## Instructions for the task:
Say the data back exactly as it is written below.

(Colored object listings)
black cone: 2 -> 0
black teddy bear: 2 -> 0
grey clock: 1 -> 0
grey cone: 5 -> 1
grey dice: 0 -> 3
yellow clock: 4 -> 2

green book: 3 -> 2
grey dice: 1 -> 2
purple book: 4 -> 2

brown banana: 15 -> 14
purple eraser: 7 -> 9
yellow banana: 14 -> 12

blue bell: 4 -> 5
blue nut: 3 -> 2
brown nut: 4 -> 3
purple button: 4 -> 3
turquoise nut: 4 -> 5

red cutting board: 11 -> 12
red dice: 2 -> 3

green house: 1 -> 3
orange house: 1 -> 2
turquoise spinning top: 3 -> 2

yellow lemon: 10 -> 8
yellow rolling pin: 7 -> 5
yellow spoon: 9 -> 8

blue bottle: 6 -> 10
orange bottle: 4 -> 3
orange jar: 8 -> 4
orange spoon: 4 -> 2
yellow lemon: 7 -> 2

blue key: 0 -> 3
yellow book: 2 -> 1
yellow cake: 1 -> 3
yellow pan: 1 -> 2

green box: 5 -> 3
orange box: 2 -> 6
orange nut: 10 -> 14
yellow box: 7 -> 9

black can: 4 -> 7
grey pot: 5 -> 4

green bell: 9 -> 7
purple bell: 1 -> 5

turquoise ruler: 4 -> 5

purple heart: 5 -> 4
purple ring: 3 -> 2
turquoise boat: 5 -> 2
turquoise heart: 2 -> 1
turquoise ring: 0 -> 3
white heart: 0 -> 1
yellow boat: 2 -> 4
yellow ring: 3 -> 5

## Answer to the problem:
black cone: 2 -> 0
black teddy bear: 2 -> 0
grey clock: 1 -> 0
grey cone: 5 -> 1
grey dice: 0 -> 3
yellow clock: 4 -> 2

green book: 3 -> 2
grey dice: 1 -> 2
purple book: 4 -> 2

brown banana: 15 -> 14
purple eraser: 7 -> 9
yellow banana: 14 -> 12

blue bell: 4 -> 5
blue nut: 3 -> 2
brown nut: 4 -> 3
purple button: 4 -> 3
turquoise nut: 4 -> 5

red cutting board: 11 -> 12
red dice: 2 -> 3

green house: 1 -> 3
orange house: 1 -> 2
turquoise spinning top: 3 -> 2

yellow lemon: 10 -> 8
yellow rolling pin: 7 -> 5
yellow spoon: 9 -> 8

blue bottle: 6 -> 10
orange bottle: 4 -> 3
orange jar: 8 -> 4
orange spoon: 4 -> 2
yellow lemon: 7 -> 2

blue key: 0 -> 3
yellow book: 2 -> 1
yellow cake: 1 -> 3
yellow pan: 1 -> 2

green box: 5 -> 3
orange box: 2 -> 6
orange nut: 10 -> 14
yellow box: 7 -> 9

black can: 4 -> 7
grey pot: 5 -> 4

green bell: 9 -> 7
purple bell: 1 -> 5

turquoise ruler: 4 -> 5

purple heart: 5 -> 4
purple ring: 3 -> 2
turquoise boat: 5 -> 2
turquoise heart: 2 -> 1
turquoise ring: 0 -> 3
white heart: 0 -> 1
yellow boat: 2 -> 4
yellow ring: 3 -> 5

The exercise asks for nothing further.